DATASET CONTENT:
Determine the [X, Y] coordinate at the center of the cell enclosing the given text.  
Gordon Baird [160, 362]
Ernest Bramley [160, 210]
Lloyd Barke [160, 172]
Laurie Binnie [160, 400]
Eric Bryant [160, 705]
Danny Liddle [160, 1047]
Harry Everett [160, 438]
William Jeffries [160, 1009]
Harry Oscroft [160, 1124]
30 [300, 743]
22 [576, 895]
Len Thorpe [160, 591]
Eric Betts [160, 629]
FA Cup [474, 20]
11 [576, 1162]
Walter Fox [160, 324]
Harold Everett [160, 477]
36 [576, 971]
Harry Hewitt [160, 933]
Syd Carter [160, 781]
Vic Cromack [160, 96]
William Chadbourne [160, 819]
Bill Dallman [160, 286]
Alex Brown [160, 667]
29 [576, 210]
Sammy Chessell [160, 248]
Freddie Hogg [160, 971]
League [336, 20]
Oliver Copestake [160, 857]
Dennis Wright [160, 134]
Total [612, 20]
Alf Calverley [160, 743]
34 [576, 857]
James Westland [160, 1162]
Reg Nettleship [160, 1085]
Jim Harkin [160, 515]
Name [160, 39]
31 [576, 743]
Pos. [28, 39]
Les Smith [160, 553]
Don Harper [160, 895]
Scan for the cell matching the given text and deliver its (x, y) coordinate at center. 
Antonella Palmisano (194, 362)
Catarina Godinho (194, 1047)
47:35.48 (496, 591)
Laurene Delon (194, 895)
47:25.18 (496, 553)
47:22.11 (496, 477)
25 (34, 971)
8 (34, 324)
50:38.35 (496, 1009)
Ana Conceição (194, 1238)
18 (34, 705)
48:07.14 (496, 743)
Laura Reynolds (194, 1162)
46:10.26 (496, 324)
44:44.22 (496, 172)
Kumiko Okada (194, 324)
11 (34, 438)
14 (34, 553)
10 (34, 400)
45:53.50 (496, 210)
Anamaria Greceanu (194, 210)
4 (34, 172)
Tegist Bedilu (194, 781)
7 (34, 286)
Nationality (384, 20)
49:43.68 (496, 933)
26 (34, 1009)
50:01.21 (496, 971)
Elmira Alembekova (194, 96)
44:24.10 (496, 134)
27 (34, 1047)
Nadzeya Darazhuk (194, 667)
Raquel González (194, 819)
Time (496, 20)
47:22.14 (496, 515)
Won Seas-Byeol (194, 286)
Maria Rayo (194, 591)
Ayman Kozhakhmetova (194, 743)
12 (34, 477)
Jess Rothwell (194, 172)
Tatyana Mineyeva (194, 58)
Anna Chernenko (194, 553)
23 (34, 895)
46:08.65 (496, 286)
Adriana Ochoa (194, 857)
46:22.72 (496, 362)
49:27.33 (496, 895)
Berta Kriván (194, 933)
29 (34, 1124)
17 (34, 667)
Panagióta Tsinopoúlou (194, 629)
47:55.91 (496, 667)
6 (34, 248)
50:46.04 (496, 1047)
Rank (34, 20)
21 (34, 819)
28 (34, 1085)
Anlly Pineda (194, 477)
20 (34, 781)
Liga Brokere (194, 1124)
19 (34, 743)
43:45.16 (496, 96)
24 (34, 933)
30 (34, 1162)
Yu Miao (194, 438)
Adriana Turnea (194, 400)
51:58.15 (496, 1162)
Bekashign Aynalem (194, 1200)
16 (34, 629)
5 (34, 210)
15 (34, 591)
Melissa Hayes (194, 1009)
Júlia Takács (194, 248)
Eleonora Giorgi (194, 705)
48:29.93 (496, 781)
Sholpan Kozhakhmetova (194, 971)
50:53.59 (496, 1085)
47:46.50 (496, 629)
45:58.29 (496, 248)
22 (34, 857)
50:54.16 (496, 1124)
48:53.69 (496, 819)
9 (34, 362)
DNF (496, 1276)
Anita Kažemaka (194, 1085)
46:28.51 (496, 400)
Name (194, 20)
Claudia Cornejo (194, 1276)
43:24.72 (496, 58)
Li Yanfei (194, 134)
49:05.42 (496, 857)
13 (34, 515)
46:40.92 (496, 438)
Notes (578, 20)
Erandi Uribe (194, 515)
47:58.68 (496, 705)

BRIEF:
Reproduce every line of the data above verbatim, preserving each character and the original line order.

RESULT FOR THIS TASK:
Determine the [X, Y] coordinate at the center of the cell enclosing the given text.  
Gordon Baird [160, 362]
Ernest Bramley [160, 210]
Lloyd Barke [160, 172]
Laurie Binnie [160, 400]
Eric Bryant [160, 705]
Danny Liddle [160, 1047]
Harry Everett [160, 438]
William Jeffries [160, 1009]
Harry Oscroft [160, 1124]
30 [300, 743]
22 [576, 895]
Len Thorpe [160, 591]
Eric Betts [160, 629]
FA Cup [474, 20]
11 [576, 1162]
Walter Fox [160, 324]
Harold Everett [160, 477]
36 [576, 971]
Harry Hewitt [160, 933]
Syd Carter [160, 781]
Vic Cromack [160, 96]
William Chadbourne [160, 819]
Bill Dallman [160, 286]
Alex Brown [160, 667]
29 [576, 210]
Sammy Chessell [160, 248]
Freddie Hogg [160, 971]
League [336, 20]
Oliver Copestake [160, 857]
Dennis Wright [160, 134]
Total [612, 20]
Alf Calverley [160, 743]
34 [576, 857]
James Westland [160, 1162]
Reg Nettleship [160, 1085]
Jim Harkin [160, 515]
Name [160, 39]
31 [576, 743]
Pos. [28, 39]
Les Smith [160, 553]
Don Harper [160, 895]
Scan for the cell matching the given text and deliver its (x, y) coordinate at center. 
Antonella Palmisano (194, 362)
Catarina Godinho (194, 1047)
47:35.48 (496, 591)
Laurene Delon (194, 895)
47:25.18 (496, 553)
47:22.11 (496, 477)
25 (34, 971)
8 (34, 324)
50:38.35 (496, 1009)
Ana Conceição (194, 1238)
18 (34, 705)
48:07.14 (496, 743)
Laura Reynolds (194, 1162)
46:10.26 (496, 324)
44:44.22 (496, 172)
Kumiko Okada (194, 324)
11 (34, 438)
14 (34, 553)
10 (34, 400)
45:53.50 (496, 210)
Anamaria Greceanu (194, 210)
4 (34, 172)
Tegist Bedilu (194, 781)
7 (34, 286)
Nationality (384, 20)
49:43.68 (496, 933)
26 (34, 1009)
50:01.21 (496, 971)
Elmira Alembekova (194, 96)
44:24.10 (496, 134)
27 (34, 1047)
Nadzeya Darazhuk (194, 667)
Raquel González (194, 819)
Time (496, 20)
47:22.14 (496, 515)
Won Seas-Byeol (194, 286)
Maria Rayo (194, 591)
Ayman Kozhakhmetova (194, 743)
12 (34, 477)
Jess Rothwell (194, 172)
Tatyana Mineyeva (194, 58)
Anna Chernenko (194, 553)
23 (34, 895)
46:08.65 (496, 286)
Adriana Ochoa (194, 857)
46:22.72 (496, 362)
49:27.33 (496, 895)
Berta Kriván (194, 933)
29 (34, 1124)
17 (34, 667)
Panagióta Tsinopoúlou (194, 629)
47:55.91 (496, 667)
6 (34, 248)
50:46.04 (496, 1047)
Rank (34, 20)
21 (34, 819)
28 (34, 1085)
Anlly Pineda (194, 477)
20 (34, 781)
Liga Brokere (194, 1124)
19 (34, 743)
43:45.16 (496, 96)
24 (34, 933)
30 (34, 1162)
Yu Miao (194, 438)
Adriana Turnea (194, 400)
51:58.15 (496, 1162)
Bekashign Aynalem (194, 1200)
16 (34, 629)
5 (34, 210)
15 (34, 591)
Melissa Hayes (194, 1009)
Júlia Takács (194, 248)
Eleonora Giorgi (194, 705)
48:29.93 (496, 781)
Sholpan Kozhakhmetova (194, 971)
50:53.59 (496, 1085)
47:46.50 (496, 629)
45:58.29 (496, 248)
22 (34, 857)
50:54.16 (496, 1124)
48:53.69 (496, 819)
9 (34, 362)
DNF (496, 1276)
Anita Kažemaka (194, 1085)
46:28.51 (496, 400)
Name (194, 20)
Claudia Cornejo (194, 1276)
43:24.72 (496, 58)
Li Yanfei (194, 134)
49:05.42 (496, 857)
13 (34, 515)
46:40.92 (496, 438)
Notes (578, 20)
Erandi Uribe (194, 515)
47:58.68 (496, 705)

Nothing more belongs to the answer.